## Work to complete:
Repeat all of the data below word for word, keeping every line in its original order.

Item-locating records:
──────

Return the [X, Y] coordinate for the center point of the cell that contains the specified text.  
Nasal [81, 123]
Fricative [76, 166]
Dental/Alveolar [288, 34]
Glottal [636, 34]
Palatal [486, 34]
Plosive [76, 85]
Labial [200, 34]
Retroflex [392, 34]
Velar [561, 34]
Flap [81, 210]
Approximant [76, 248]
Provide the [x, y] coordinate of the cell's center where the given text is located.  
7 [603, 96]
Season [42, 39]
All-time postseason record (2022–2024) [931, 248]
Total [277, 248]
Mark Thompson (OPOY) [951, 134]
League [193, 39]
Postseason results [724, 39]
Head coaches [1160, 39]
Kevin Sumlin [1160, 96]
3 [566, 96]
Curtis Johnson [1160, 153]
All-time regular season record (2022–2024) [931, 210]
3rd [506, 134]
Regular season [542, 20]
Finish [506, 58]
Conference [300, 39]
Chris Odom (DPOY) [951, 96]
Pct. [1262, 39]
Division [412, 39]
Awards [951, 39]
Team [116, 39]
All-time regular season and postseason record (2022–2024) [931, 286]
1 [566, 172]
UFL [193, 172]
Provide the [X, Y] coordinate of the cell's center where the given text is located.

──────

## Exercise solution:
Return the [X, Y] coordinate for the center point of the cell that contains the specified text.  
Nasal [81, 123]
Fricative [76, 166]
Dental/Alveolar [288, 34]
Glottal [636, 34]
Palatal [486, 34]
Plosive [76, 85]
Labial [200, 34]
Retroflex [392, 34]
Velar [561, 34]
Flap [81, 210]
Approximant [76, 248]
Provide the [x, y] coordinate of the cell's center where the given text is located.  
7 [603, 96]
Season [42, 39]
All-time postseason record (2022–2024) [931, 248]
Total [277, 248]
Mark Thompson (OPOY) [951, 134]
League [193, 39]
Postseason results [724, 39]
Head coaches [1160, 39]
Kevin Sumlin [1160, 96]
3 [566, 96]
Curtis Johnson [1160, 153]
All-time regular season record (2022–2024) [931, 210]
3rd [506, 134]
Regular season [542, 20]
Finish [506, 58]
Conference [300, 39]
Chris Odom (DPOY) [951, 96]
Pct. [1262, 39]
Division [412, 39]
Awards [951, 39]
Team [116, 39]
All-time regular season and postseason record (2022–2024) [931, 286]
1 [566, 172]
UFL [193, 172]
Provide the [X, Y] coordinate of the cell's center where the given text is located.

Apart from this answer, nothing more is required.